[Your goal] Print the line where "green arrow: (809, 342)" occurs and every line that follows it in the data below, ending with the last line, precisely as written.

──────

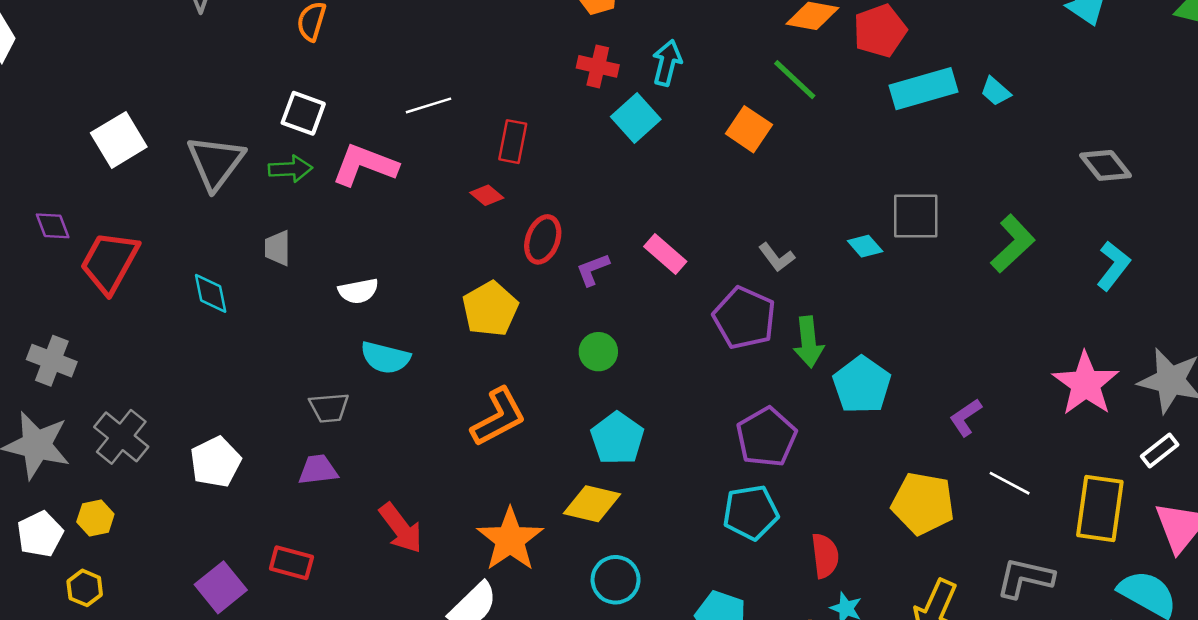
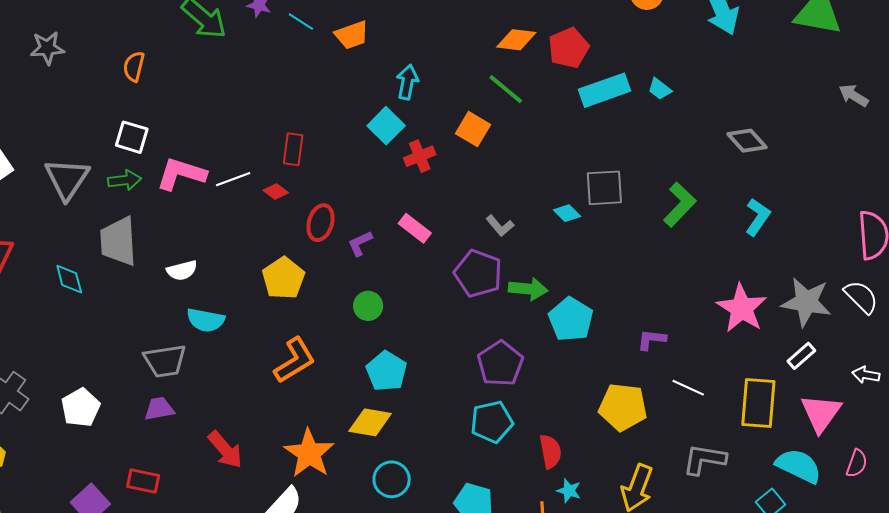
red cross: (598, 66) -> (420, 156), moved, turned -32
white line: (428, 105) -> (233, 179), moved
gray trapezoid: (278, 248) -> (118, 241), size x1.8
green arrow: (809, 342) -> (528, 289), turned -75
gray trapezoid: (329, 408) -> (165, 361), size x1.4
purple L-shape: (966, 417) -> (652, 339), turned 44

──────

[Written answer]
green arrow: (809, 342) -> (528, 289), turned -75
gray trapezoid: (329, 408) -> (165, 361), size x1.4
purple L-shape: (966, 417) -> (652, 339), turned 44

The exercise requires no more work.